> [Exercise]
Your answer should be every line with the word "diode", copied from the data below.

> [Data for the task]

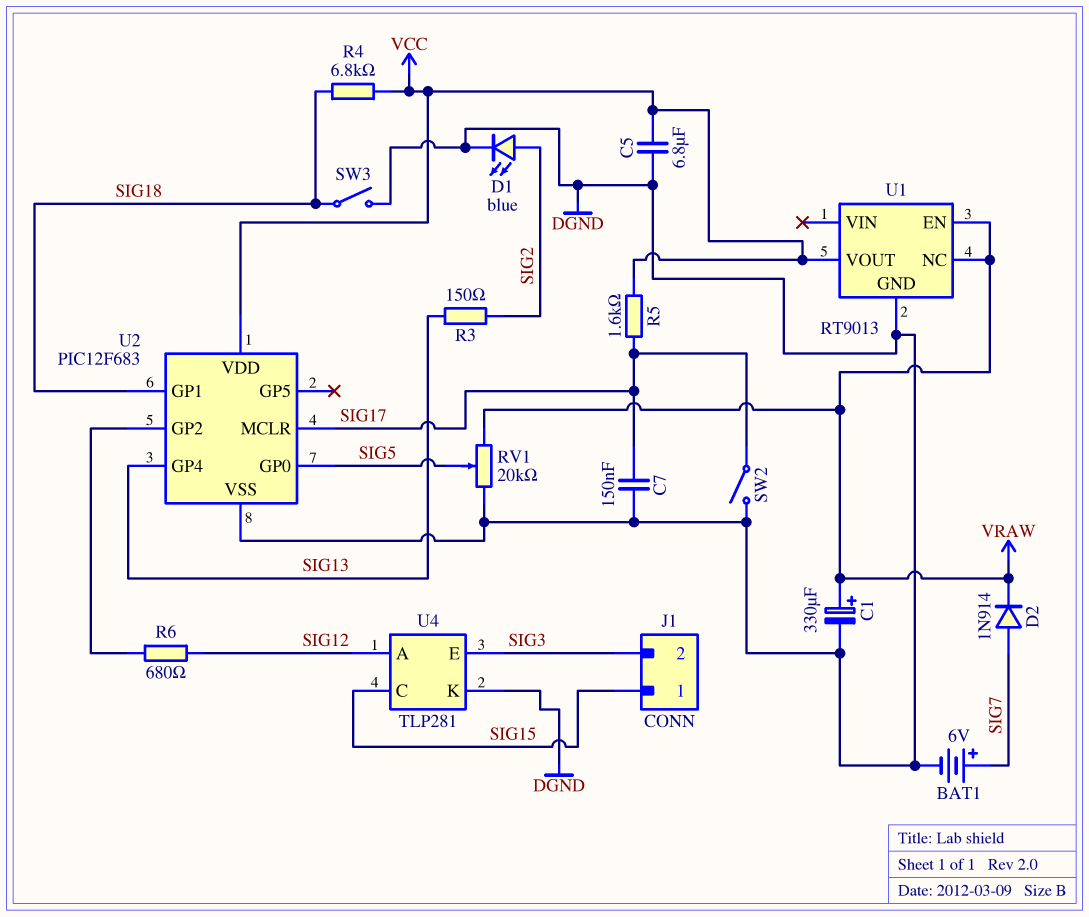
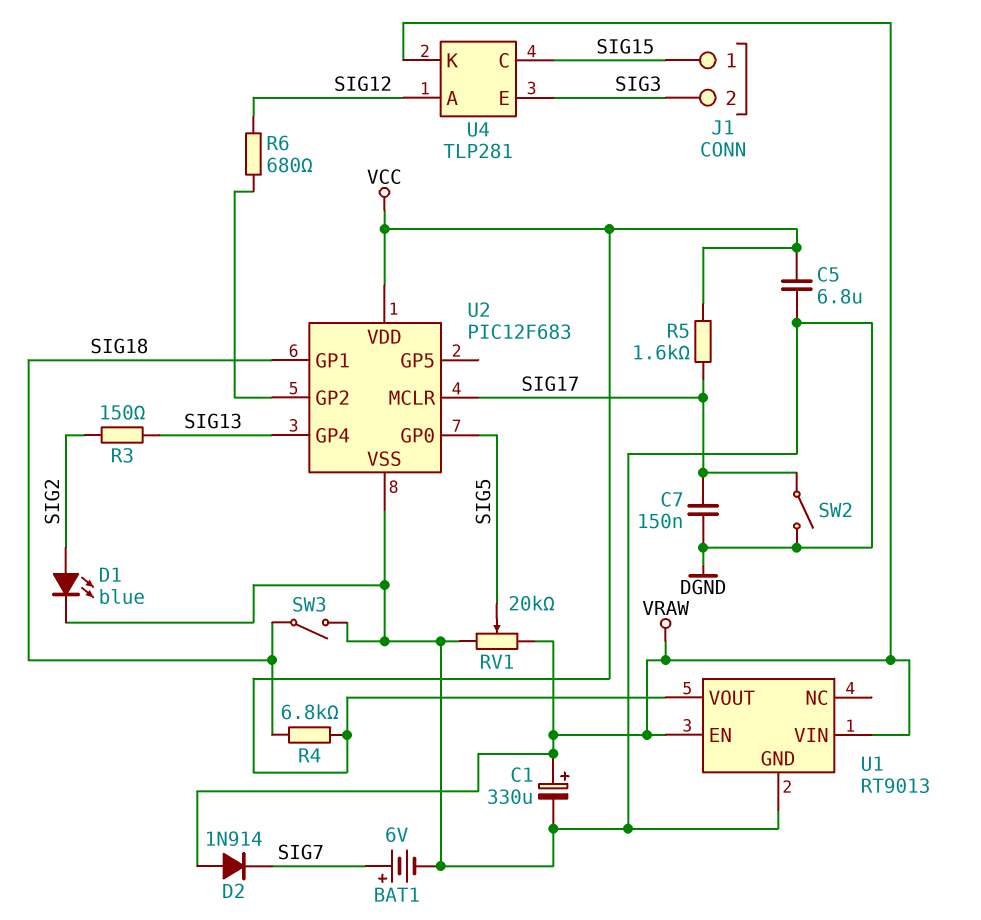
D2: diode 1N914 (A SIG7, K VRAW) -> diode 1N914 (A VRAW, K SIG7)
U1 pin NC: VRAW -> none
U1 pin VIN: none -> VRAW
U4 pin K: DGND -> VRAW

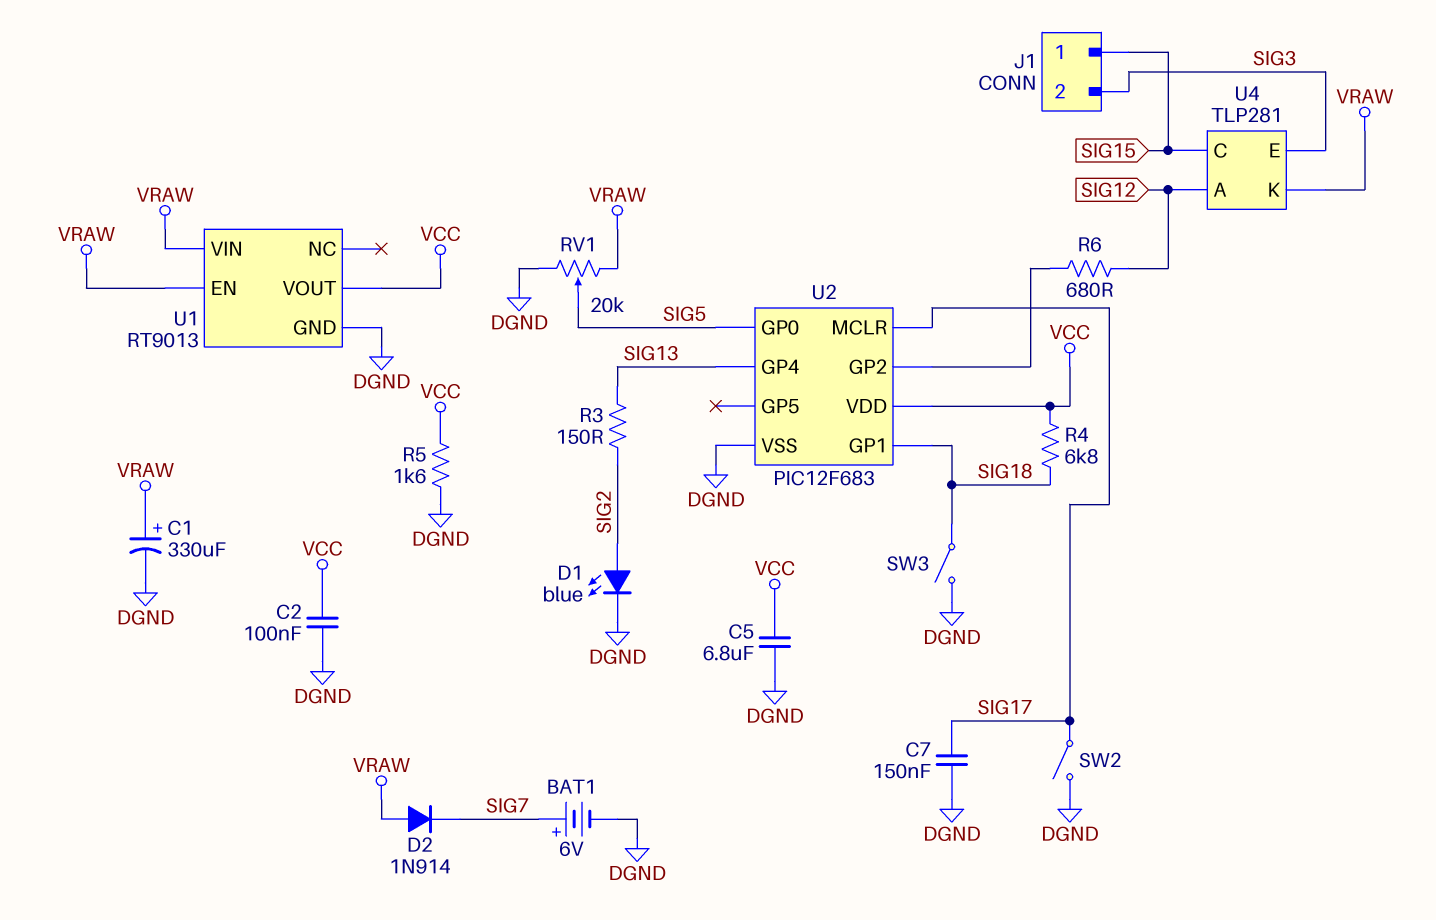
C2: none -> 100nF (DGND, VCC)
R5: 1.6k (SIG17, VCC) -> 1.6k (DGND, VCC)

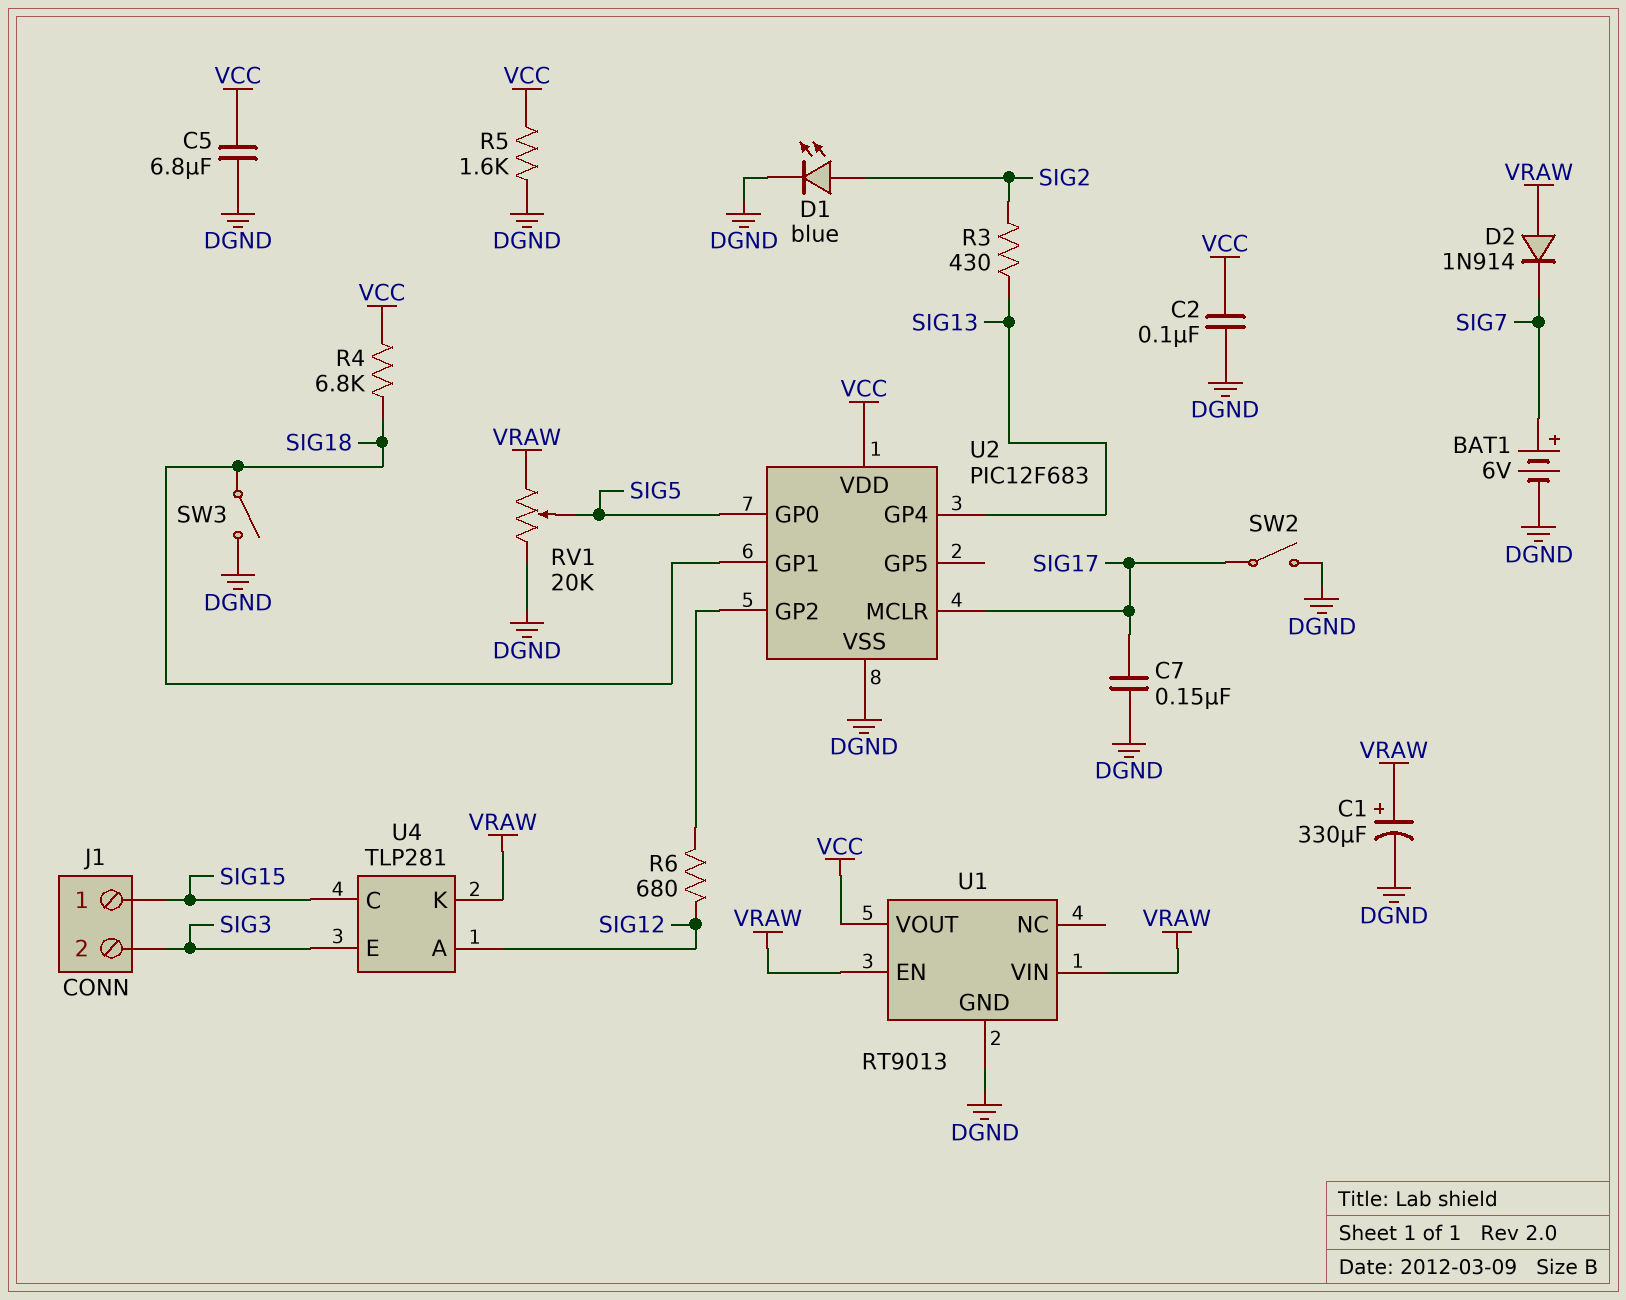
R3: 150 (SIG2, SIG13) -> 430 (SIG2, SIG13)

==

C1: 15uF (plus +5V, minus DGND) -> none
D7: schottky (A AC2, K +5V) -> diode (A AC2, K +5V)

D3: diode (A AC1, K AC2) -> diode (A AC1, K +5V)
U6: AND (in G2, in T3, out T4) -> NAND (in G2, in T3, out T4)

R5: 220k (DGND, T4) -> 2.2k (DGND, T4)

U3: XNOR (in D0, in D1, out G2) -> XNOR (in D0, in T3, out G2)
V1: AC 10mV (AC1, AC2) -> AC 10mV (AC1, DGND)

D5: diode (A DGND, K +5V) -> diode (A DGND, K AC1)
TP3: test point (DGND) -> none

> [Expected output]
D2: diode 1N914 (A SIG7, K VRAW) -> diode 1N914 (A VRAW, K SIG7)
D7: schottky (A AC2, K +5V) -> diode (A AC2, K +5V)
D3: diode (A AC1, K AC2) -> diode (A AC1, K +5V)
D5: diode (A DGND, K +5V) -> diode (A DGND, K AC1)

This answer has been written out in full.